Will you restate verbatim the lines running from the line with "Mask every instance" to the end of the data, leaving out everything else?
*** SUPPLIED DATA ***
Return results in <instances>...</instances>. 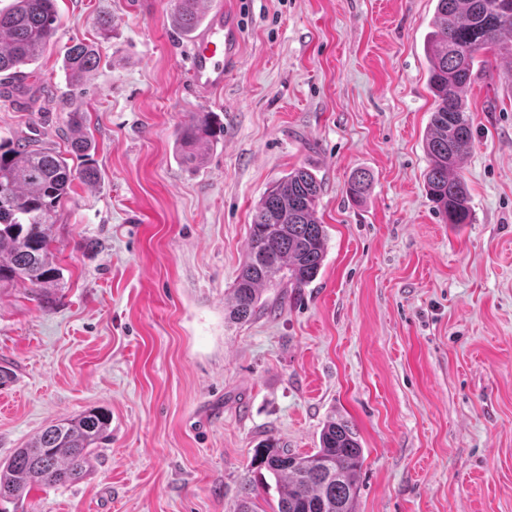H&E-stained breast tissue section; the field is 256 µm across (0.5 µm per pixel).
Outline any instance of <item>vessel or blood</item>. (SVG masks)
Returning a JSON list of instances; mask_svg holds the SVG:
<instances>
[{
    "label": "vessel or blood",
    "instance_id": "vessel-or-blood-1",
    "mask_svg": "<svg viewBox=\"0 0 512 512\" xmlns=\"http://www.w3.org/2000/svg\"><path fill=\"white\" fill-rule=\"evenodd\" d=\"M192 93L207 97L223 89L228 74L241 59L238 20L234 11L210 9L186 50Z\"/></svg>",
    "mask_w": 512,
    "mask_h": 512
}]
</instances>
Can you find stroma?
<instances>
[{"label":"stroma","mask_w":512,"mask_h":512,"mask_svg":"<svg viewBox=\"0 0 512 512\" xmlns=\"http://www.w3.org/2000/svg\"><path fill=\"white\" fill-rule=\"evenodd\" d=\"M223 2L242 59L210 98L186 85L175 0H58L32 74L0 85V138L63 152L64 53L100 55L82 100L101 180L58 209L54 303L0 287V462L93 408L110 439L24 512H233L255 448L313 452L331 417L363 448L356 512H512V61L466 90L474 221L448 224L424 182L435 0ZM199 111L224 140L191 171L174 133ZM299 166L323 181L320 273L233 322L255 207Z\"/></svg>","instance_id":"35a3bbf8"}]
</instances>
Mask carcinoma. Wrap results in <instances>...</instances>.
Here are the masks:
<instances>
[{
	"mask_svg": "<svg viewBox=\"0 0 512 512\" xmlns=\"http://www.w3.org/2000/svg\"><path fill=\"white\" fill-rule=\"evenodd\" d=\"M57 0H13L0 9V76L12 79L39 59L58 24ZM202 0H178L174 27L191 37L201 24ZM433 31L424 50L433 110L425 137L424 175L431 200L448 224H471L474 216L462 164L474 144L464 93L491 66L489 56L512 60V0H437ZM99 64L94 46L67 48L64 67L71 86ZM82 103L69 111L66 140L70 154L84 159L70 167L63 154L23 139L0 141V286L24 284L39 305L52 302L62 269L53 253L57 209L74 181L93 186L99 173L85 127ZM224 135L214 112H190L175 131L181 164L198 168ZM369 176H352L348 192L363 197ZM322 180L310 169L295 168L262 196L250 224L246 258L236 277L229 319L249 321L260 312L266 287L305 288L318 276L327 245L317 217ZM110 415L99 409L52 421L25 447L0 463V504H18L34 484H71L91 470L96 448L108 437ZM364 463L358 434L334 417L323 425L319 446L297 454L274 439L254 449L249 471L265 473L278 493L272 512H356ZM257 487L244 480L235 512H265Z\"/></svg>",
	"mask_w": 512,
	"mask_h": 512,
	"instance_id": "1",
	"label": "carcinoma"
}]
</instances>
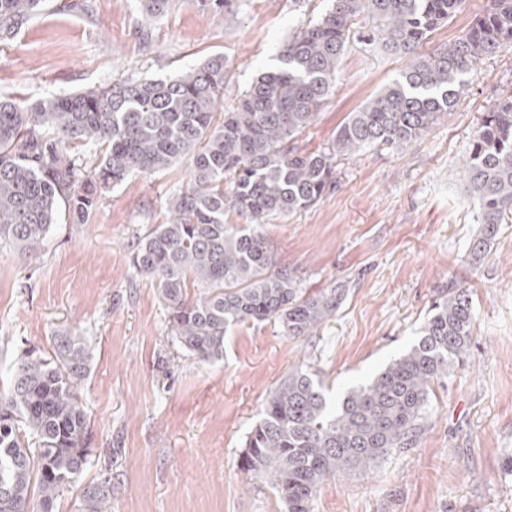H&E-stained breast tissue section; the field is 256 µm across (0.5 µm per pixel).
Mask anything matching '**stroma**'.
<instances>
[{
    "mask_svg": "<svg viewBox=\"0 0 512 512\" xmlns=\"http://www.w3.org/2000/svg\"><path fill=\"white\" fill-rule=\"evenodd\" d=\"M328 4L235 0L227 11L175 0L147 26L140 0H47L0 42V97L32 103L119 76L172 78L220 54L229 105L275 66L299 22L320 17ZM491 4L463 0L420 55L447 48ZM409 63L350 40L333 93L297 145L329 144L344 118ZM507 88L512 44L479 62L452 111L420 141L347 156L323 199L265 223L279 265L305 287L349 289L336 315L303 340L271 322L239 326L227 334L223 357L206 364L172 345L165 306L132 266L130 246L168 221L170 198L187 182L184 162L105 192L86 223L60 209L33 256L0 246V390L22 351L51 354L56 333H81L93 349L80 389L89 463L54 512H79L81 487L104 478L112 512H283L268 485L241 466L268 394L304 363L336 394L364 382L415 342L452 285L472 297V345L437 388L416 444L374 470L326 480L311 512H512V220L470 264L479 208L460 165Z\"/></svg>",
    "mask_w": 512,
    "mask_h": 512,
    "instance_id": "35a3bbf8",
    "label": "stroma"
}]
</instances>
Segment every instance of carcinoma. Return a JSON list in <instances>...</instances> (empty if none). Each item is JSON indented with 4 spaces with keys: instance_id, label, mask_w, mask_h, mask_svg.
<instances>
[{
    "instance_id": "1",
    "label": "carcinoma",
    "mask_w": 512,
    "mask_h": 512,
    "mask_svg": "<svg viewBox=\"0 0 512 512\" xmlns=\"http://www.w3.org/2000/svg\"><path fill=\"white\" fill-rule=\"evenodd\" d=\"M171 0H142L146 17ZM462 0H331L303 22L227 111L224 56L174 79H116L107 87L22 105L0 98V243L37 251L60 206L85 222L98 199L137 174L150 176L184 158L188 181L173 196L171 219L140 237L136 270L152 278L169 317L170 337L198 362L219 359L229 330L274 321L291 338L312 336L348 294L341 285L311 292L276 268L262 230L268 217L305 209L337 186L351 152L404 149L452 111L478 61L512 43V0H493L448 48L418 47L451 19ZM45 0H0V40L13 38ZM362 19L374 22L356 34ZM411 59L374 99L351 112L335 139L305 152L296 137L331 94L339 59L353 36ZM102 144L87 169L70 147ZM464 179L479 206L472 261L490 250L512 215V90L500 93L474 133ZM234 211L250 222L225 221ZM475 310L469 292L448 286L407 351L364 383L330 400L319 370L303 364L267 397L248 433L243 468L267 483L285 512H311L318 488L338 474L368 472L412 447L431 407L468 355ZM53 353L17 357L0 392V512H52L89 462L88 421L79 389L92 351L83 336L52 337ZM110 480L89 485L80 512H107Z\"/></svg>"
}]
</instances>
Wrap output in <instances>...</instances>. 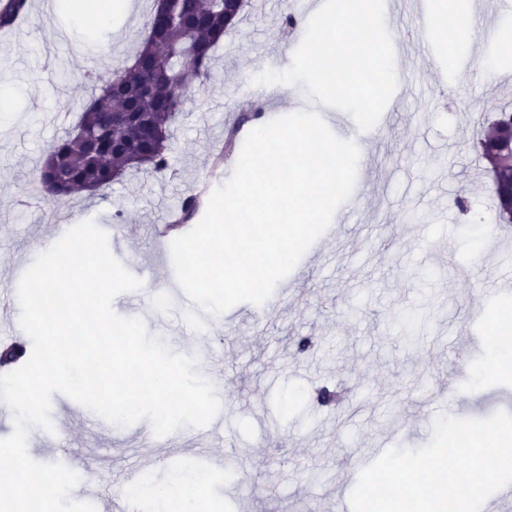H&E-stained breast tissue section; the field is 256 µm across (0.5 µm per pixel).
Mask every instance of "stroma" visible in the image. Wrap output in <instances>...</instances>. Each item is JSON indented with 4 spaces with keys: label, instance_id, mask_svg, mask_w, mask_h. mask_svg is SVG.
<instances>
[{
    "label": "stroma",
    "instance_id": "stroma-1",
    "mask_svg": "<svg viewBox=\"0 0 512 512\" xmlns=\"http://www.w3.org/2000/svg\"><path fill=\"white\" fill-rule=\"evenodd\" d=\"M52 0H29L26 37H0L7 113L0 114V323L20 313L18 286L36 257L70 228L95 221L111 254L126 269L158 266L159 276L136 294H120L115 311L143 318L150 334L195 357L203 376L223 372L216 393L224 434L205 446L206 431L183 427L158 438L149 421L103 426L69 397L52 396L57 434L28 433L30 457L66 460L93 472L111 497L97 512H113L126 476L142 469L146 486L192 482L199 469L211 479L201 489L214 512H347L360 471L392 446L418 448L433 434L437 415L485 419L512 413V375L498 369L490 322L512 309V291L494 279H512V247L489 246L497 223L488 210L491 189L476 176L484 121L512 108V55L502 38L476 43L471 56L499 58L501 80L456 77L445 44L422 47L413 9L387 18L402 43L395 56L406 87L385 109L382 132L359 142L363 153L355 186L361 204L321 235L270 297L263 321L251 303H239L194 321L191 301L157 308L172 262H159L156 225L167 223L176 200L205 176L224 131L241 114L260 109L265 120L301 111L303 86L280 85L251 98L254 76L290 67L310 16L294 0H249L237 27L216 53L204 91H189L176 124L165 175H128L94 199L67 203L43 195L33 182L56 140L72 130L90 93L88 65L110 75L128 65L147 33L153 0H135L99 27L54 13ZM298 25H282L285 14ZM65 29L66 39L54 36ZM59 60L56 72L43 67ZM465 207H458L457 197ZM312 337L305 353L297 336ZM466 358L457 371L455 354ZM340 394L317 400L319 389ZM164 458V467L153 464Z\"/></svg>",
    "mask_w": 512,
    "mask_h": 512
}]
</instances>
***
SOLUTION -
Mask every instance of "stroma" visible in the image. Wrap output in <instances>...</instances>. Each item is JSON indented with 4 spaces with keys: label, instance_id, mask_svg, mask_w, mask_h. mask_svg is SVG.
<instances>
[{
    "label": "stroma",
    "instance_id": "stroma-1",
    "mask_svg": "<svg viewBox=\"0 0 512 512\" xmlns=\"http://www.w3.org/2000/svg\"><path fill=\"white\" fill-rule=\"evenodd\" d=\"M52 0H29L26 37H0L7 113L0 114V323L20 313L18 286L36 257L70 228L95 221L111 254L126 269L158 266L159 276L136 294H120L115 311L143 318L150 334L195 357L203 376L223 372L216 393L224 434L205 446L206 431L183 427L158 438L149 421L103 426L69 397L52 396L57 434L28 433L30 457L66 460L93 472L111 497L97 512H113L126 476L142 469L146 486L192 482L199 469L211 479L201 489L214 512H347L360 471L392 446L418 448L433 434L437 415L485 419L512 413V375L498 369L490 322L512 309V291L494 279H512V247L489 246L497 223L488 210L491 189L476 176L484 121L512 108V55L502 38L476 43L471 56L499 58L501 80L456 77L445 44L422 47L413 9L387 18L402 43L395 56L406 87L385 109L382 132L359 142L363 153L355 186L361 204L321 235L270 297L263 321L251 303H239L194 321L191 301L157 308L172 262H159L156 225L167 223L176 200L205 176L224 131L241 114L260 109L265 120L301 111L303 86L280 85L251 98L254 76L290 67L310 16L294 0H249L237 27L216 53L204 91H189L176 124L165 175H128L94 199L67 203L43 195L33 182L56 140L72 130L90 93L88 65L110 75L128 65L147 33L153 0H135L99 27L54 13ZM298 25H282L285 14ZM65 29L66 39L54 36ZM59 60L56 72L43 67ZM465 207H458L457 197ZM312 337L305 353L297 336ZM466 358L457 371L455 354ZM340 394L317 400L319 389ZM164 458V467L153 464Z\"/></svg>",
    "mask_w": 512,
    "mask_h": 512
}]
</instances>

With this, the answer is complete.